# WRITTEN TASK
Locate every line in the material below that contains the string "treadmill", and copy each of those lines in full. Treat uppercase and lowercase letters as distinct when matching.

# GIVEN ENTRIES
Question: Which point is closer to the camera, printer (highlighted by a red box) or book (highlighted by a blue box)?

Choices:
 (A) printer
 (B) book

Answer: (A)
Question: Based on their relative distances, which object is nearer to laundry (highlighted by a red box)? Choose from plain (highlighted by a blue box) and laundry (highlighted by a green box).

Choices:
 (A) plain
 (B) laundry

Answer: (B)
--
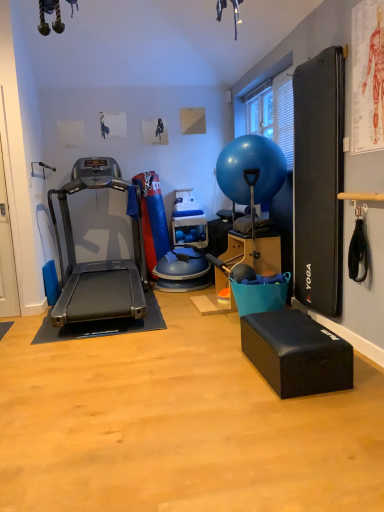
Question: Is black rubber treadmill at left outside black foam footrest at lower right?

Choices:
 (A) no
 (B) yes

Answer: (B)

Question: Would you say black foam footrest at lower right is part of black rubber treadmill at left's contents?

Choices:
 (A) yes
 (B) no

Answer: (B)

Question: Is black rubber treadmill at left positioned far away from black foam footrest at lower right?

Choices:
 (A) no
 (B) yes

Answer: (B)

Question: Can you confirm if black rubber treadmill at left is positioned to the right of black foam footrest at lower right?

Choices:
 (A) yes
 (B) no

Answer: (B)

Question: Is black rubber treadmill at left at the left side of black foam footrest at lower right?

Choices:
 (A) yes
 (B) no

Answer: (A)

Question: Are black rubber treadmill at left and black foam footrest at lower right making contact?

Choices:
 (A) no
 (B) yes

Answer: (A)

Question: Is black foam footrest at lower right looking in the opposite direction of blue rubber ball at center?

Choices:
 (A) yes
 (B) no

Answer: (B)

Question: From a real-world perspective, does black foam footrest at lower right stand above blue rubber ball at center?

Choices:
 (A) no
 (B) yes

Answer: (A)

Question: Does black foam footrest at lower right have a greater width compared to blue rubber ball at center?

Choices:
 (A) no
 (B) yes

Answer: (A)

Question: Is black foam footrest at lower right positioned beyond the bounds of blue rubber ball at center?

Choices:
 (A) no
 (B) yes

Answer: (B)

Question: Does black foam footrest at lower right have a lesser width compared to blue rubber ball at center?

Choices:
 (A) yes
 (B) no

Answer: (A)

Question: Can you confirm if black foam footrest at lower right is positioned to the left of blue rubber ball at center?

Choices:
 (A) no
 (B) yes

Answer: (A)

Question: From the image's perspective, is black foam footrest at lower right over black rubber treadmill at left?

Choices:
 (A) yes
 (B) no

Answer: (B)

# FINAL RESULT
Question: Is black rubber treadmill at left outside black foam footrest at lower right?
Question: Would you say black foam footrest at lower right is part of black rubber treadmill at left's contents?
Question: Is black rubber treadmill at left positioned far away from black foam footrest at lower right?
Question: Can you confirm if black rubber treadmill at left is positioned to the right of black foam footrest at lower right?
Question: Is black rubber treadmill at left at the left side of black foam footrest at lower right?
Question: Are black rubber treadmill at left and black foam footrest at lower right making contact?
Question: From the image's perspective, is black foam footrest at lower right over black rubber treadmill at left?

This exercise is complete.